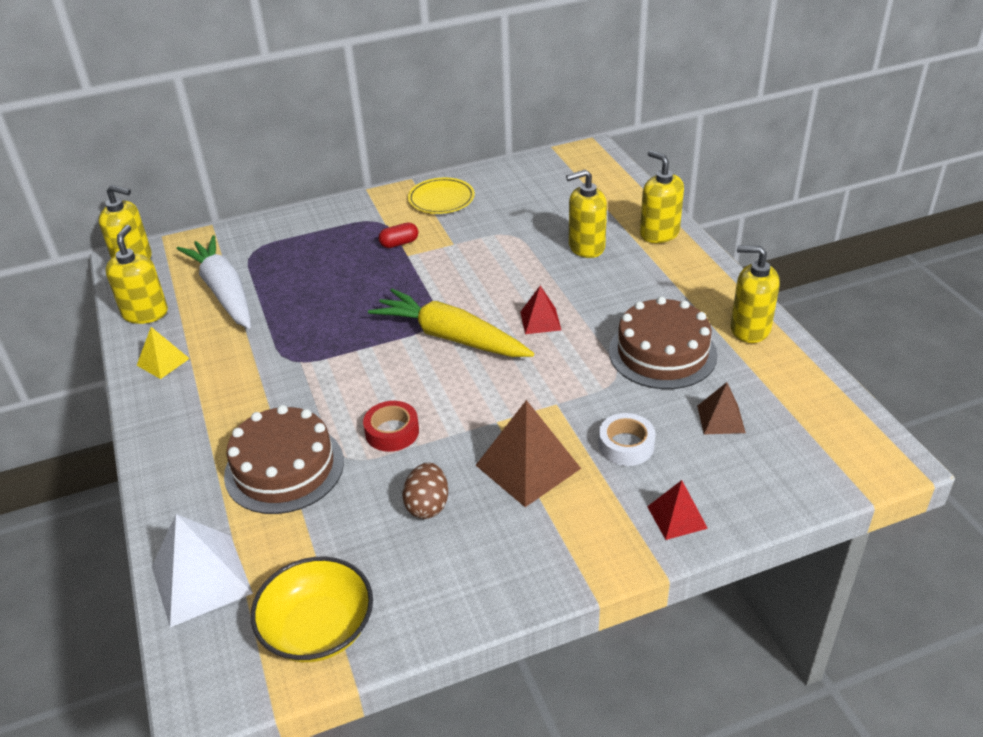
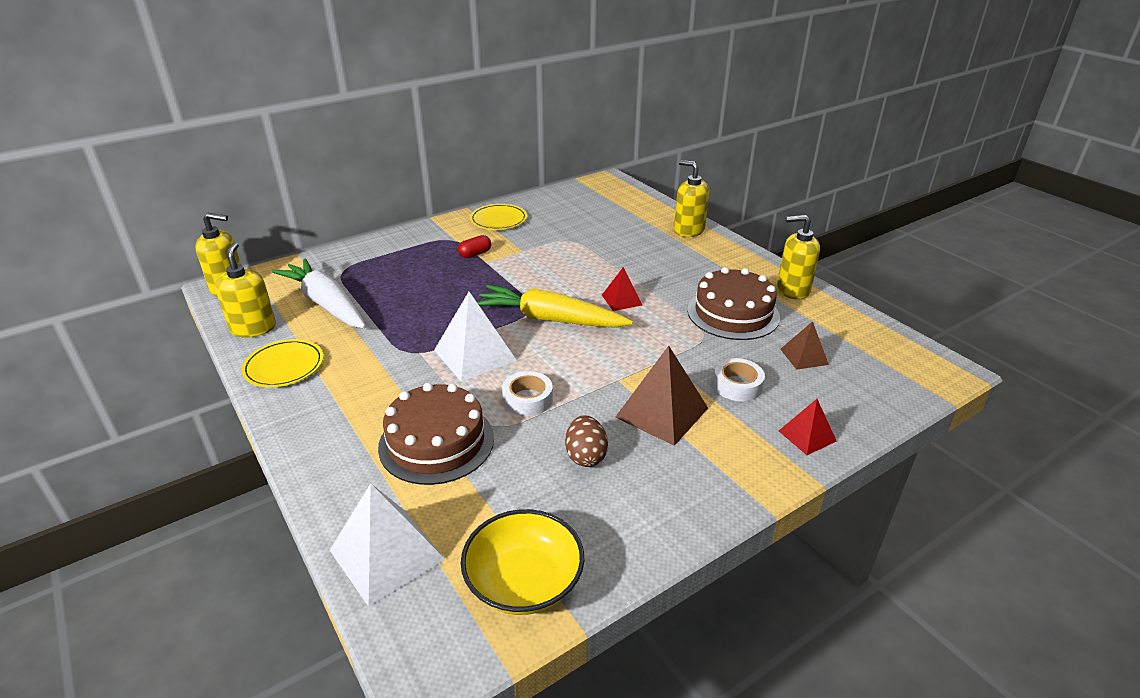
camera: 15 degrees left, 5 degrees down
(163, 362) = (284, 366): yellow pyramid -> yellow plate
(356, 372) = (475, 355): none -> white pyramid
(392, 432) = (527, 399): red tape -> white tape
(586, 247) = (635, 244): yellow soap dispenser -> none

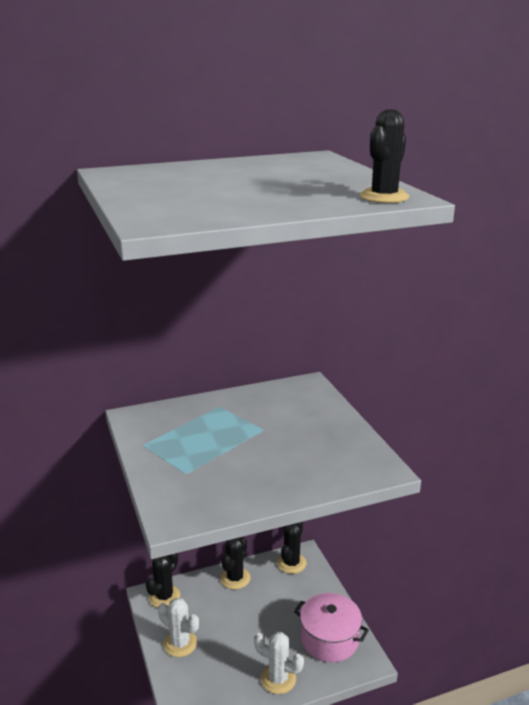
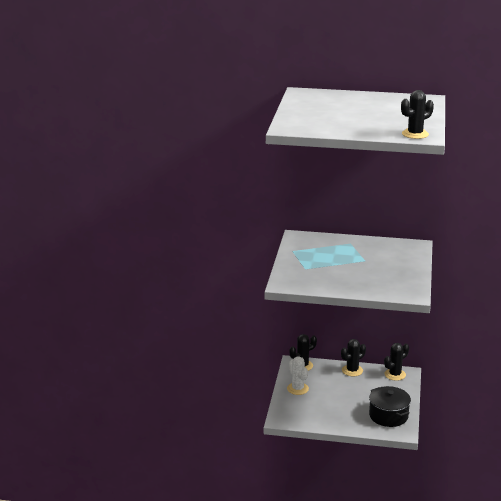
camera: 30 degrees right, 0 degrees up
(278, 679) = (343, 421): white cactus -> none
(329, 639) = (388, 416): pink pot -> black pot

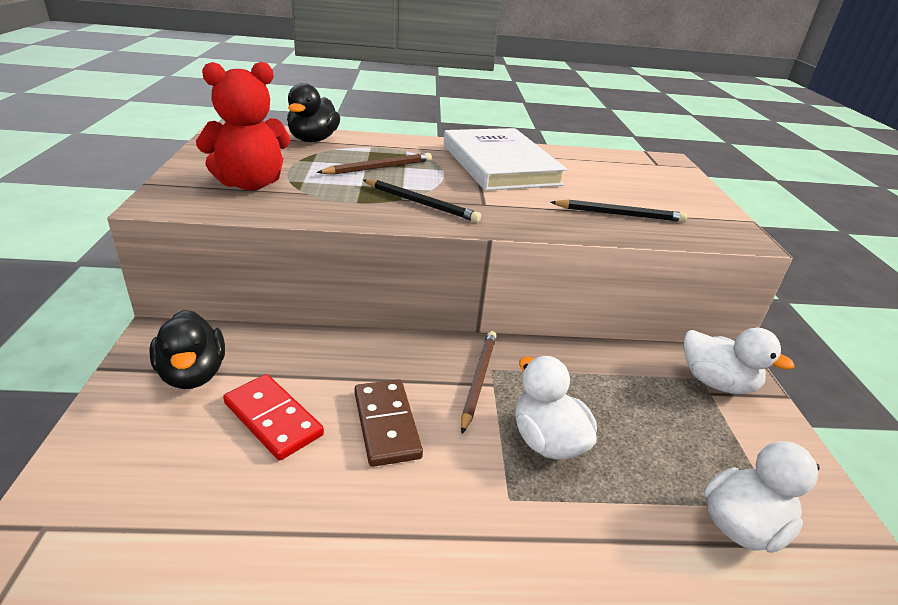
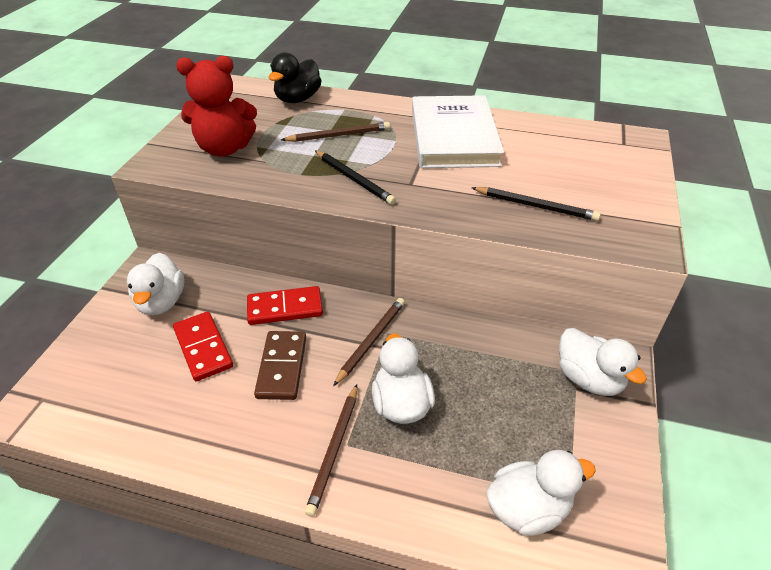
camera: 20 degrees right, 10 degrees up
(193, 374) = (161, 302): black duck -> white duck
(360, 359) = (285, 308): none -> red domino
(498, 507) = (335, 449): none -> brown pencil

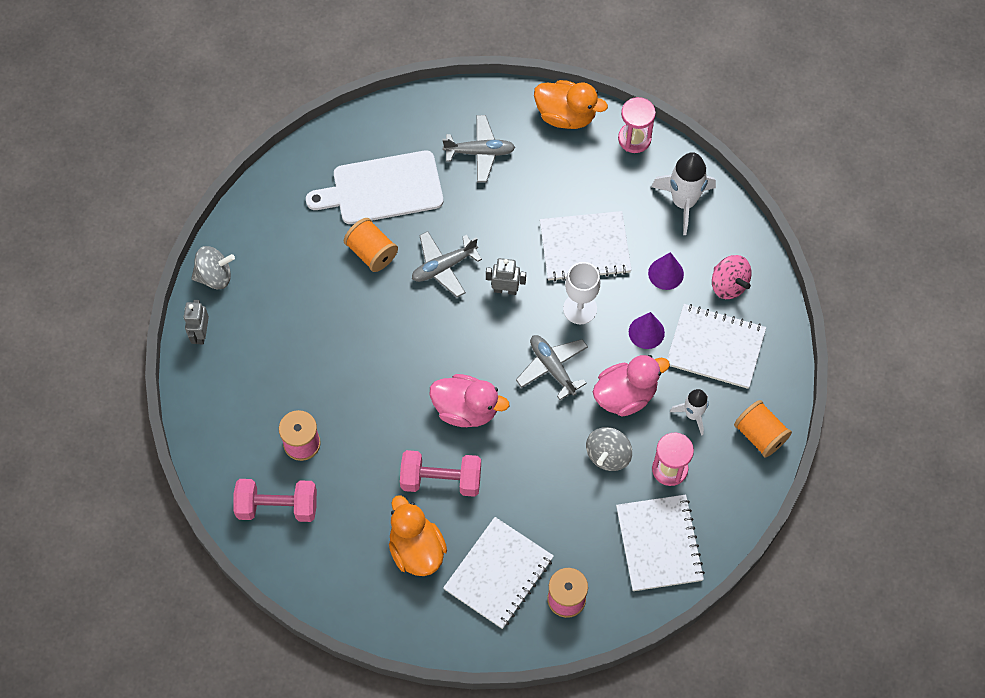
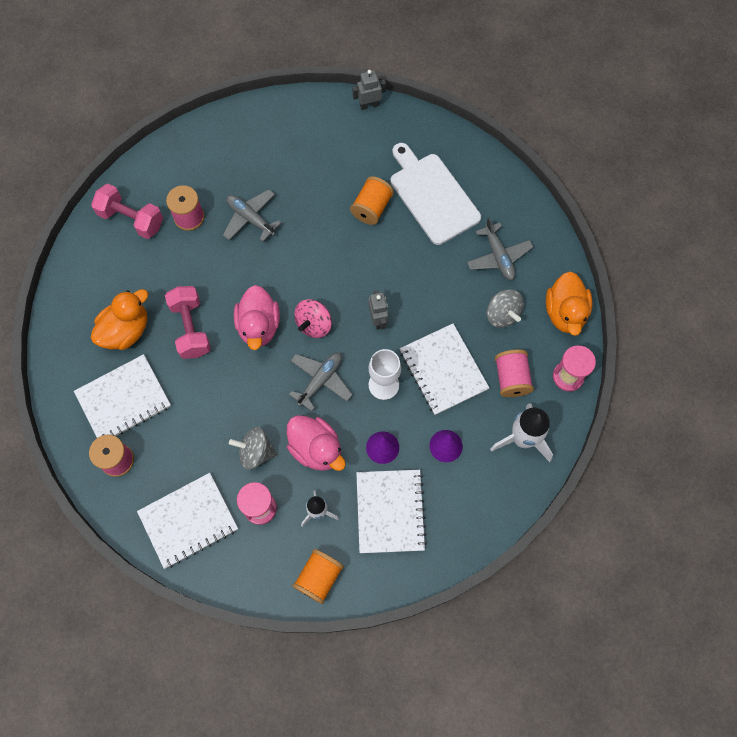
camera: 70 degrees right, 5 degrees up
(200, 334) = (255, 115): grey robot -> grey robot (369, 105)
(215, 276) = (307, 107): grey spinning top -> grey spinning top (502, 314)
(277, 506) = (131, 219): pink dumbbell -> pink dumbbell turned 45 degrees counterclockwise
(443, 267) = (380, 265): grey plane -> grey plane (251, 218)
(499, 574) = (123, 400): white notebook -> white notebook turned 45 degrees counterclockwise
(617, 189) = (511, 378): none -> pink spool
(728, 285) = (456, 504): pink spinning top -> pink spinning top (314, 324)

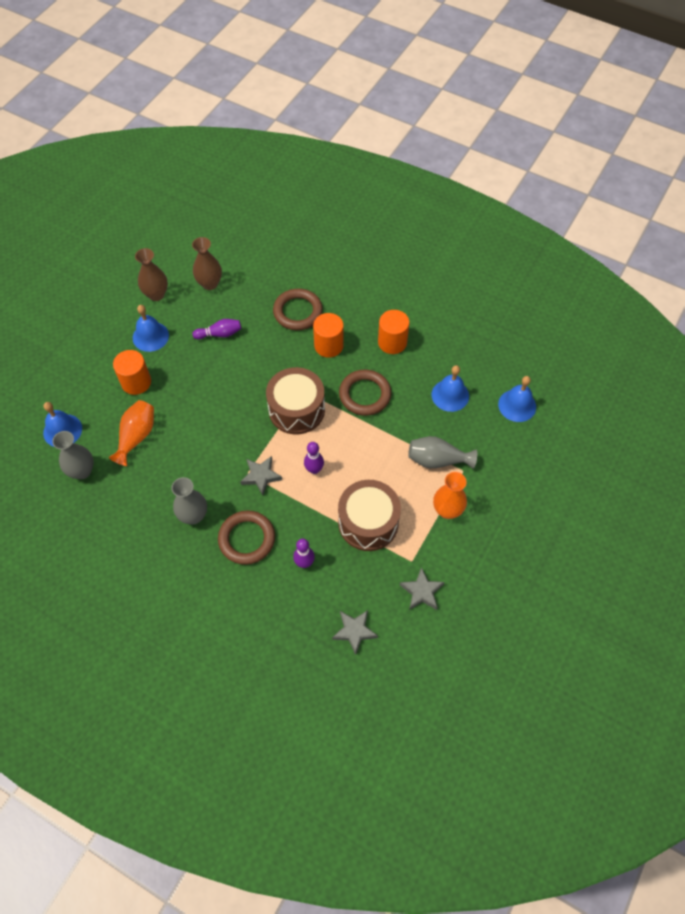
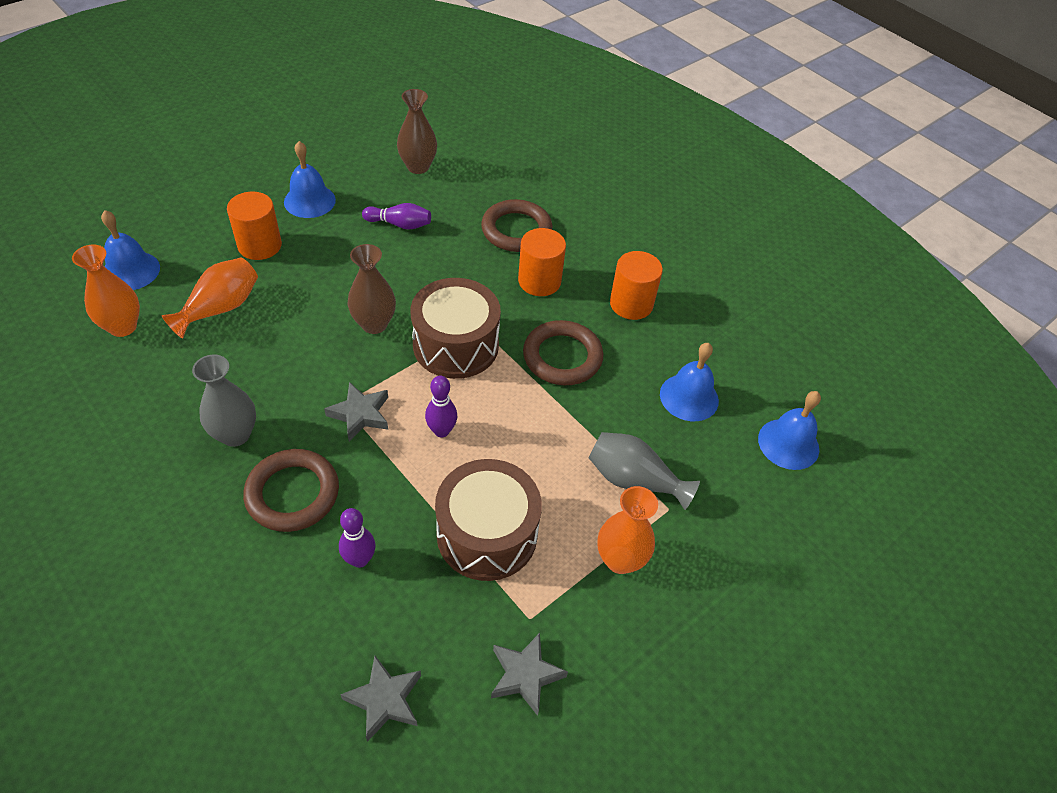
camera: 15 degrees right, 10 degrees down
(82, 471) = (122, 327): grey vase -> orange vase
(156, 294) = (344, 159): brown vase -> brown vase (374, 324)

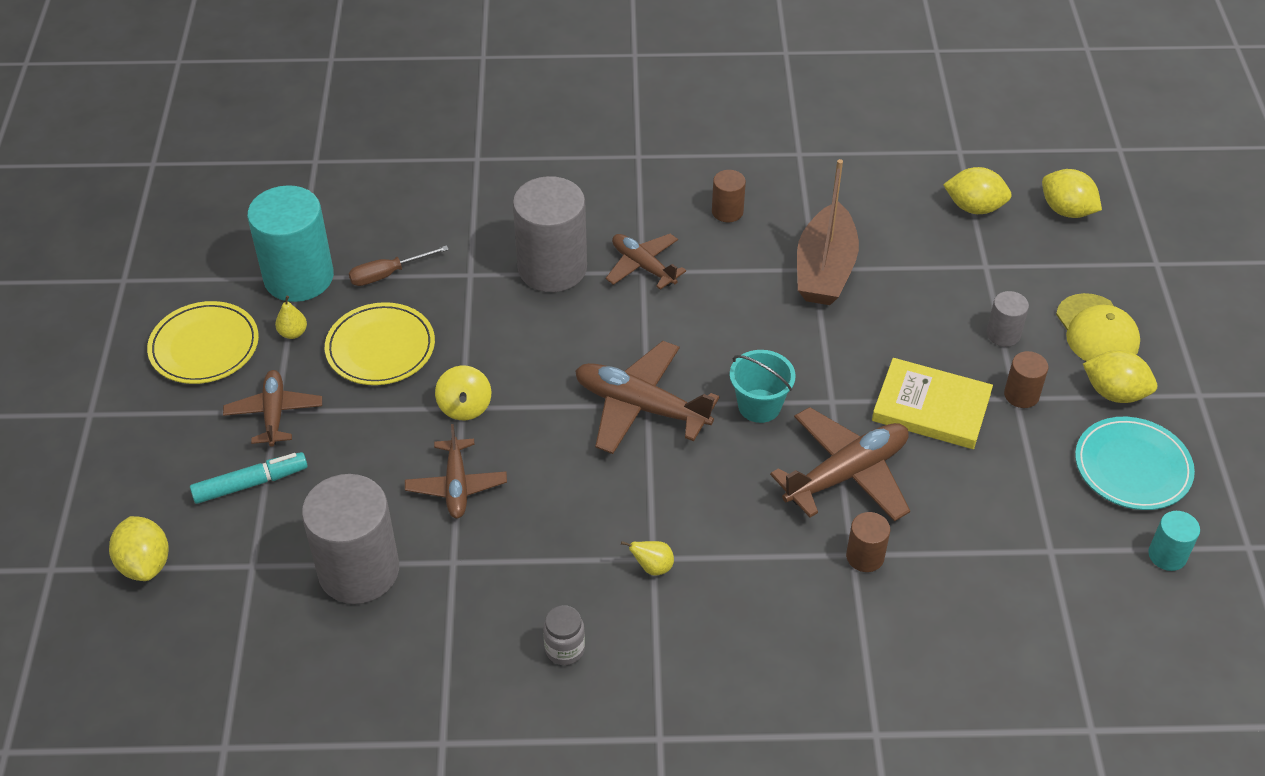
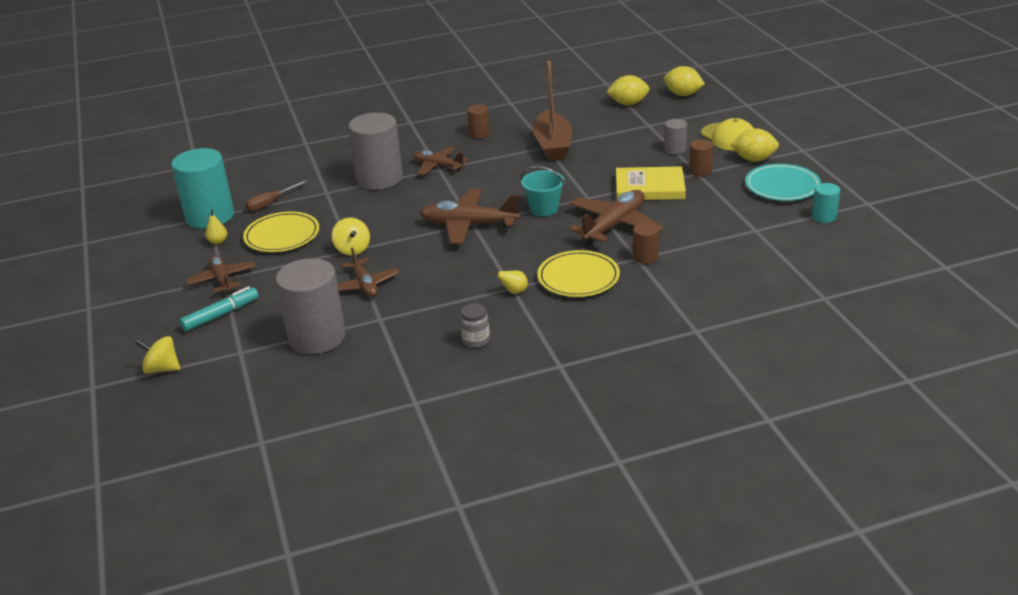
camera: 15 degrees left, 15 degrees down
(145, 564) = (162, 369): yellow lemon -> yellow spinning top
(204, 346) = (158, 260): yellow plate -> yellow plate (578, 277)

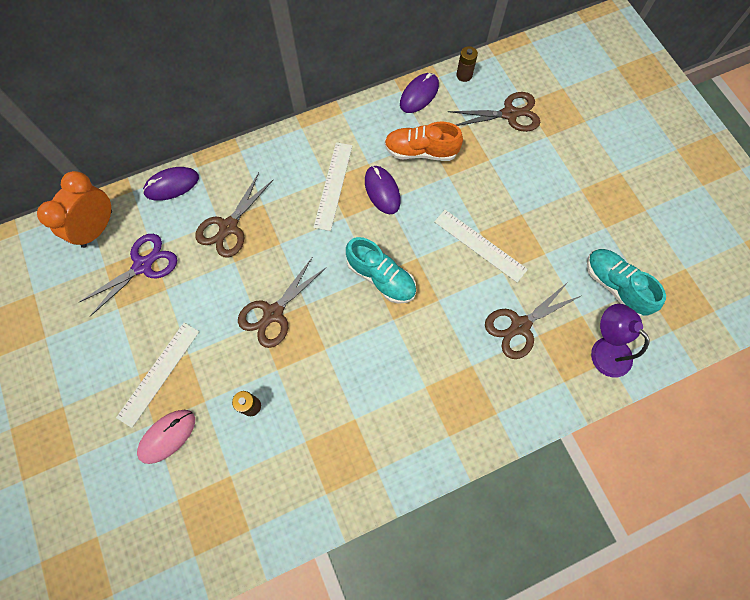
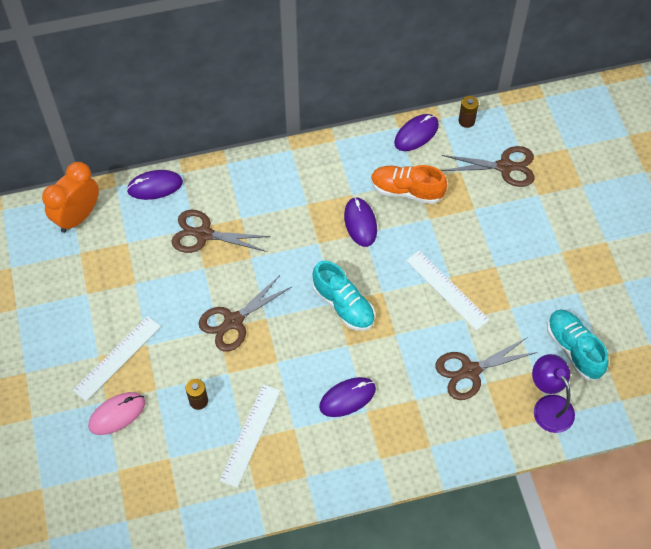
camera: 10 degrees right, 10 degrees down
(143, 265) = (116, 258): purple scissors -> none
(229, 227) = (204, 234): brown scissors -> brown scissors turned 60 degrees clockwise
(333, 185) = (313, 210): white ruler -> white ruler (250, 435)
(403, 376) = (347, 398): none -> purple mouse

....................

TASK —
From the line containing "(193, 374) = (161, 302): black" to the final line of the entries, both included, transcribe every line exactly, omit the pictures, and add nothing more.

ANSWER BOX —
(193, 374) = (161, 302): black duck -> white duck
(360, 359) = (285, 308): none -> red domino
(498, 507) = (335, 449): none -> brown pencil

camera: 70 degrees right, 5 degrees up
(200, 334) = (255, 115): grey robot -> grey robot (369, 105)
(215, 276) = (307, 107): grey spinning top -> grey spinning top (502, 314)
(277, 506) = (131, 219): pink dumbbell -> pink dumbbell turned 45 degrees counterclockwise
(443, 267) = (380, 265): grey plane -> grey plane (251, 218)
(499, 574) = (123, 400): white notebook -> white notebook turned 45 degrees counterclockwise
(617, 189) = (511, 378): none -> pink spool
(728, 285) = (456, 504): pink spinning top -> pink spinning top (314, 324)

camera: 15 degrees right, 10 degrees down
(82, 471) = (122, 327): grey vase -> orange vase
(156, 294) = (344, 159): brown vase -> brown vase (374, 324)

camera: 15 degrees left, 15 degrees down
(145, 564) = (162, 369): yellow lemon -> yellow spinning top
(204, 346) = (158, 260): yellow plate -> yellow plate (578, 277)

camera: 10 degrees right, 10 degrees down
(143, 265) = (116, 258): purple scissors -> none
(229, 227) = (204, 234): brown scissors -> brown scissors turned 60 degrees clockwise
(333, 185) = (313, 210): white ruler -> white ruler (250, 435)
(403, 376) = (347, 398): none -> purple mouse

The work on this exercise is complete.